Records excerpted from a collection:
++++++

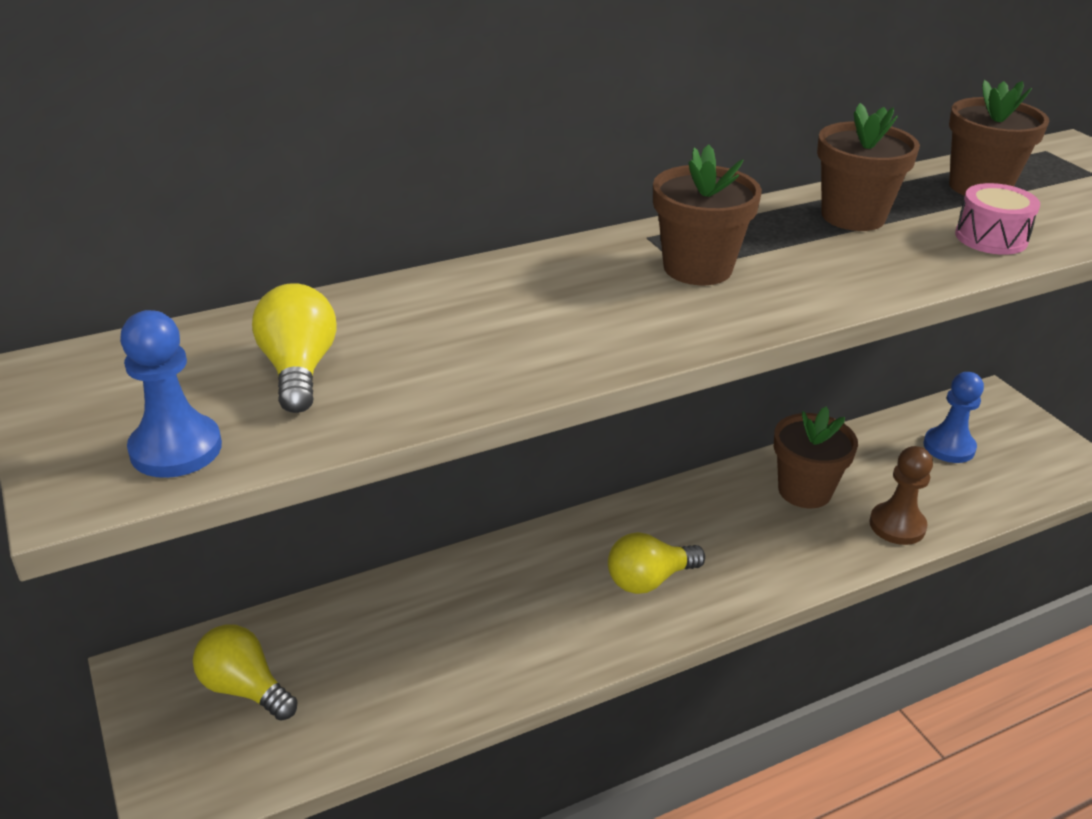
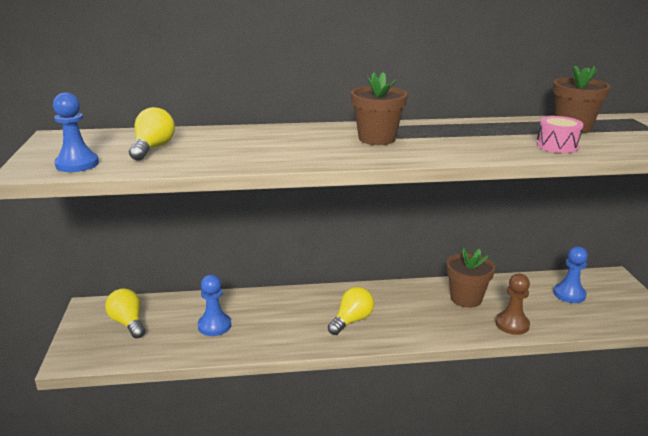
camera: 20 degrees right, 10 degrees down
(415, 652) = (214, 326): none -> blue pawn
(649, 580) = (352, 320): yellow light bulb -> yellow light bulb turned 135 degrees clockwise
(853, 216) = (484, 130): brown flower pot -> none

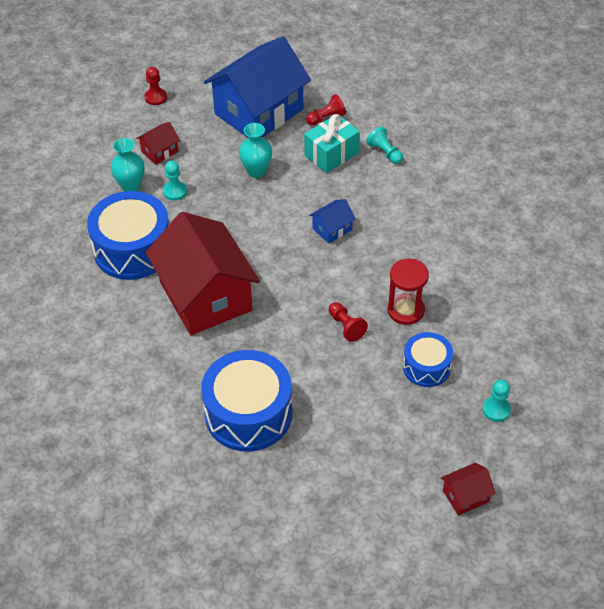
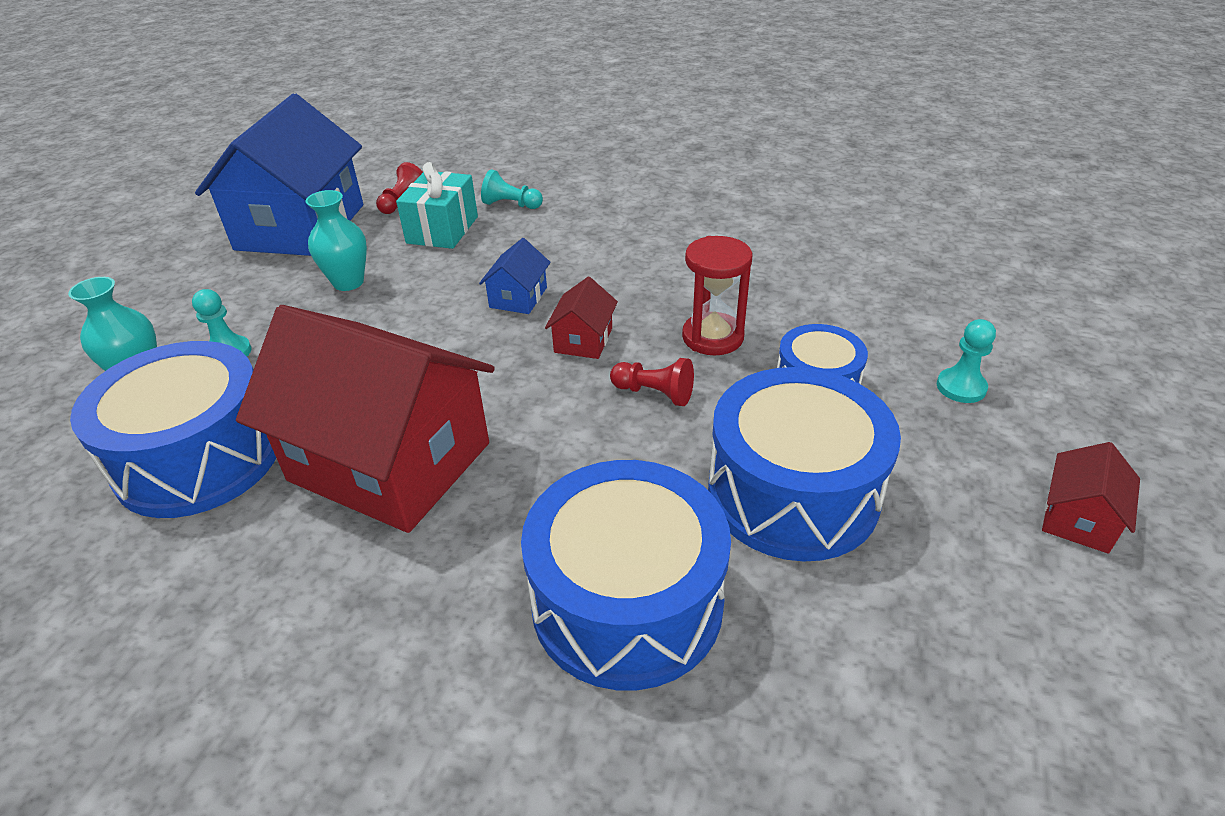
camera: 35 degrees left, 10 degrees down
(156, 97) = (121, 265): red pawn -> none
(160, 151) = (168, 318): red house -> red house (583, 340)
(357, 411) = (792, 493): none -> blue drum

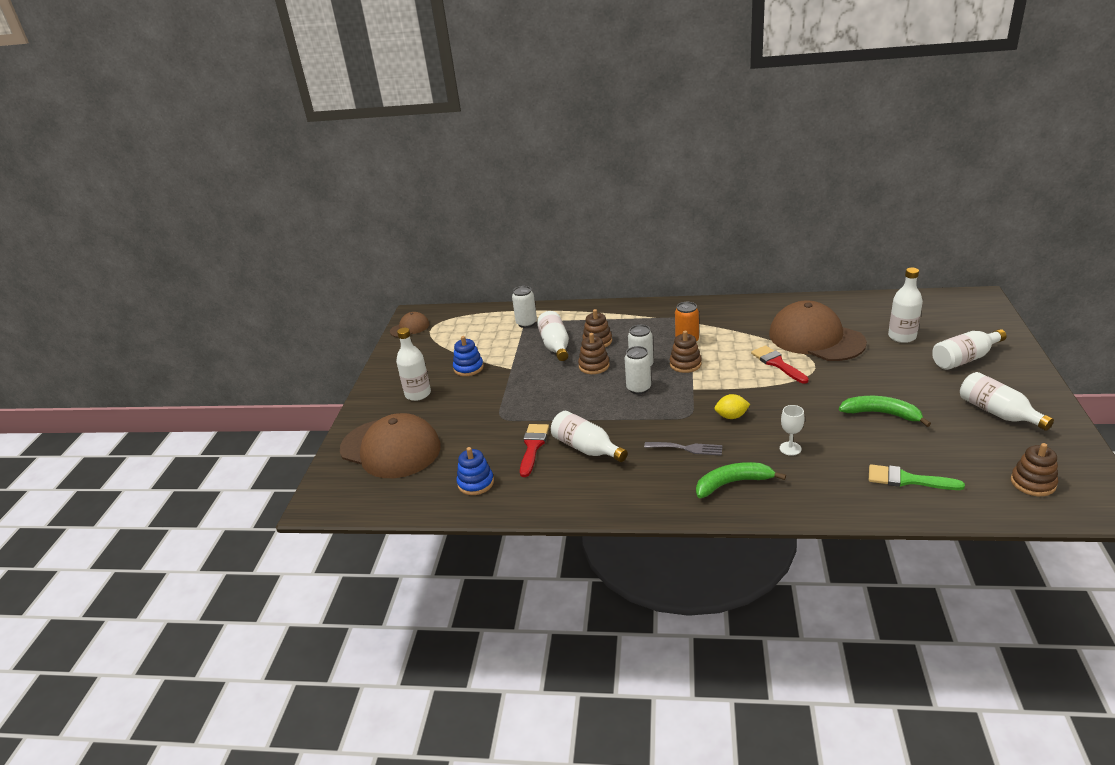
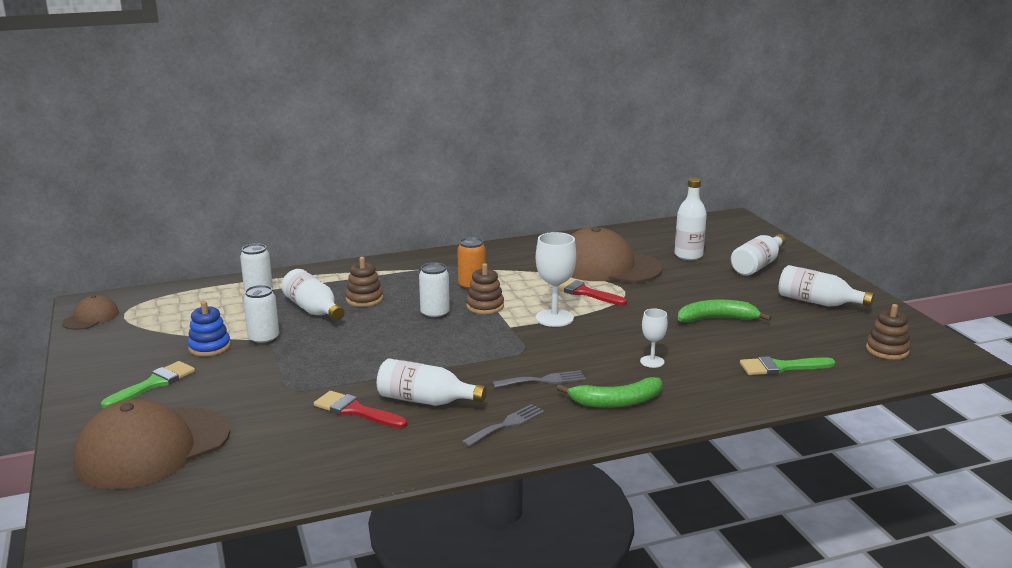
camera: 30 degrees left, 10 degrees down
(390, 448) = (152, 448): brown cap -> brown cap turned 135 degrees clockwise
(418, 394) = (153, 384): white bottle -> green brush
(476, 483) = (305, 461): blue stacking toy -> none
(533, 447) = (356, 411): red brush -> red brush turned 45 degrees counterclockwise
(594, 366) = (377, 322): brown stacking toy -> none
(632, 485) = (506, 424): none -> grey fork
(638, 388) = (447, 335): white can -> white can (264, 339)
(731, 416) = (570, 344): yellow lemon -> none
(733, 483) = (616, 402): green banana -> green banana turned 150 degrees counterclockwise
(735, 386) = (554, 318): none -> white goblet

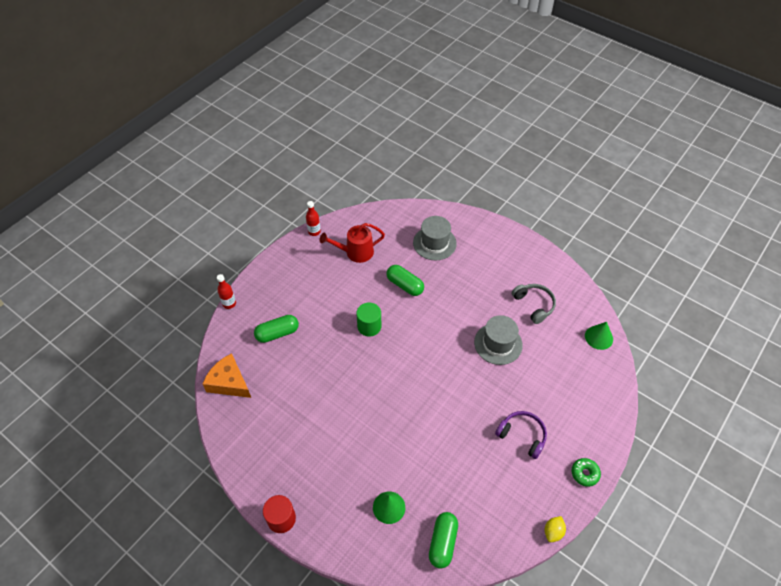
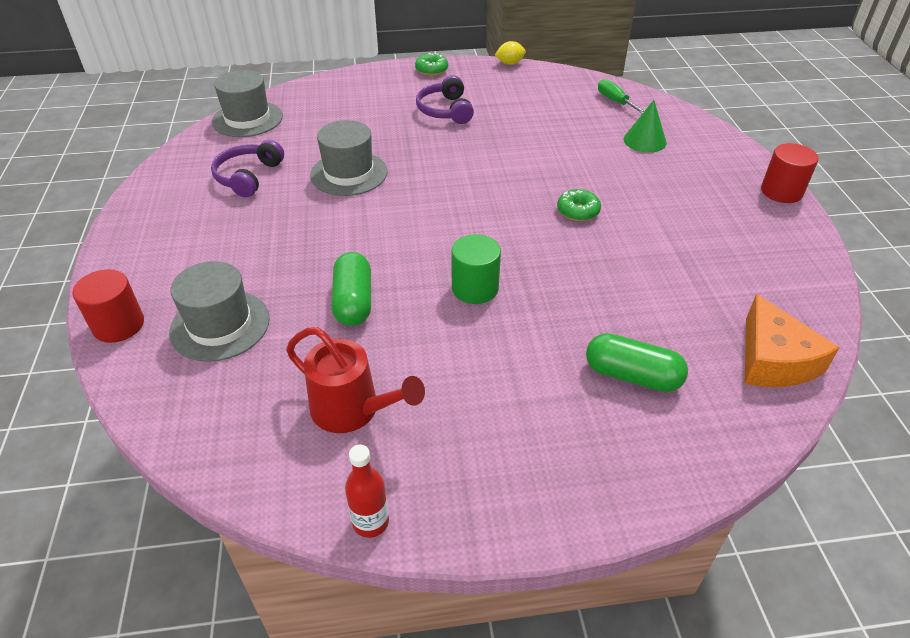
camera: 135 degrees left, 10 degrees down
(229, 303) = (691, 498): red bottle -> none
(371, 408) = (578, 211): none -> green donut
(443, 542) = (615, 101): green capsule -> green screwdriver
(464, 219) = (118, 325): none -> red cylinder
(534, 305) = (248, 177): grey headphones -> purple headphones
(598, 337) = (247, 119): green cone -> grey hat

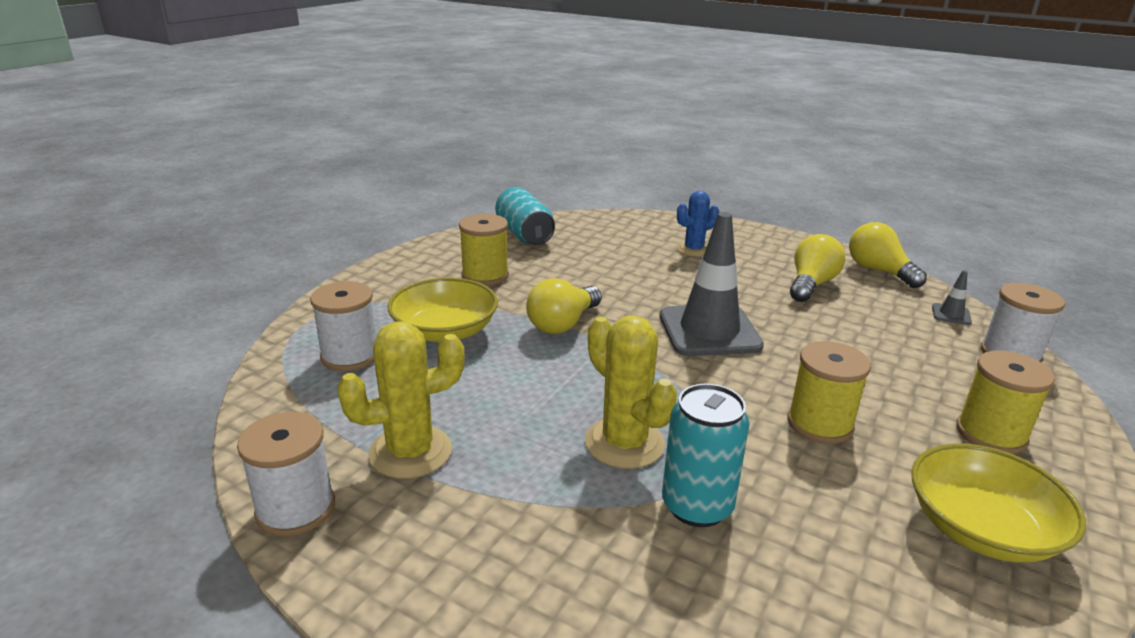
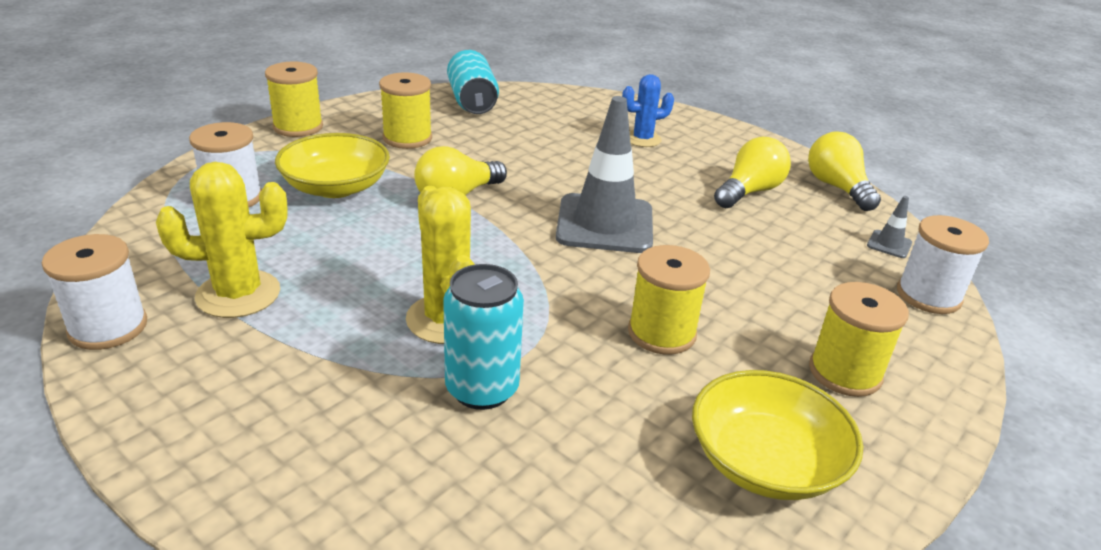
camera: 10 degrees right, 5 degrees up
(375, 278) = (298, 127): none -> yellow spool

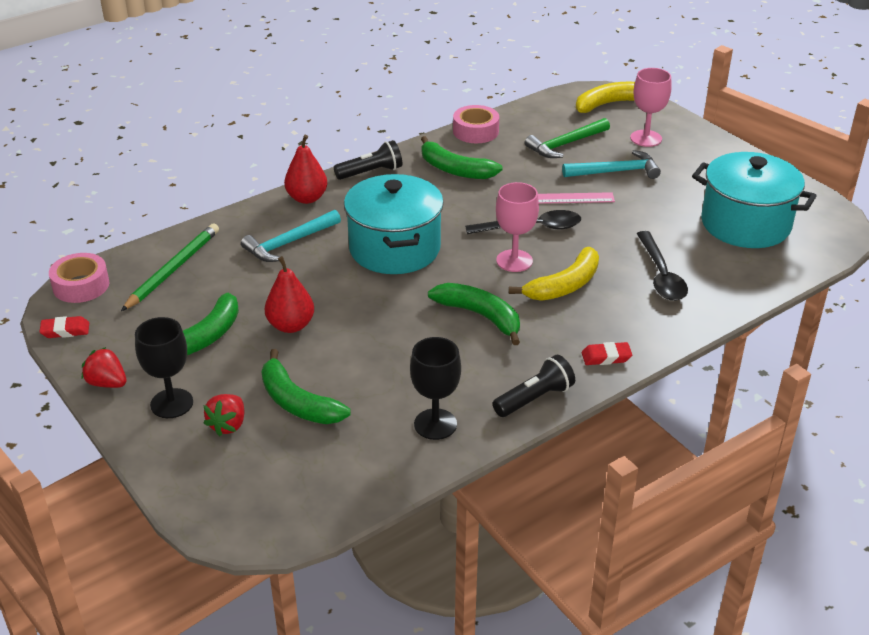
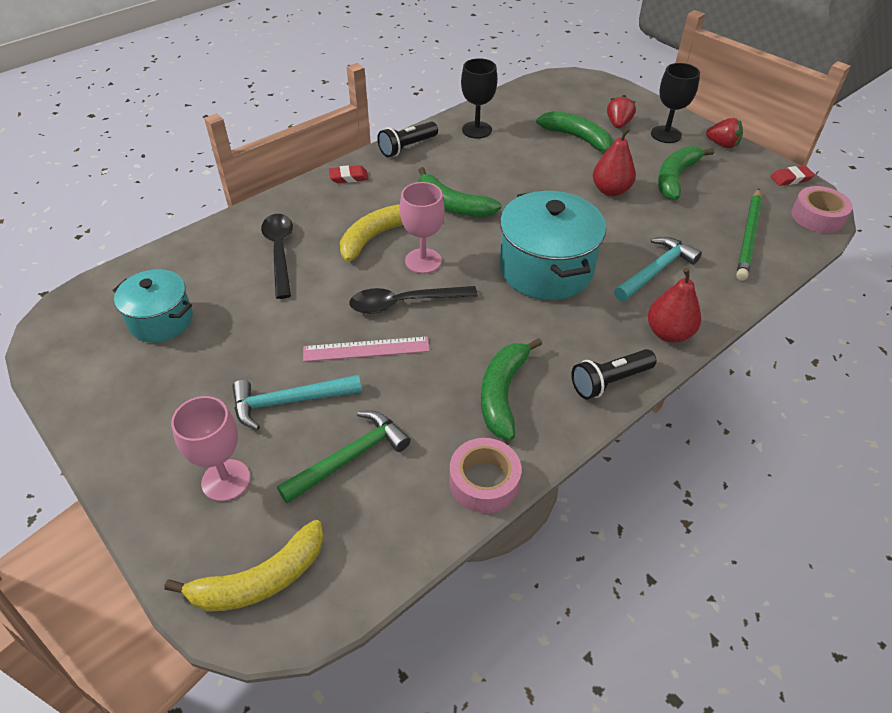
camera: 175 degrees right, 10 degrees up
(455, 169) = (502, 393): green banana -> green banana turned 105 degrees counterclockwise
(745, 224) = (161, 320): turquoise pot -> turquoise pot, size x0.62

++++++

• What you will do
Review the entries above and return every line where "counterclockwise" appears.

• Output of the exercise
(533, 447) = (356, 411): red brush -> red brush turned 45 degrees counterclockwise
(733, 483) = (616, 402): green banana -> green banana turned 150 degrees counterclockwise
(455, 169) = (502, 393): green banana -> green banana turned 105 degrees counterclockwise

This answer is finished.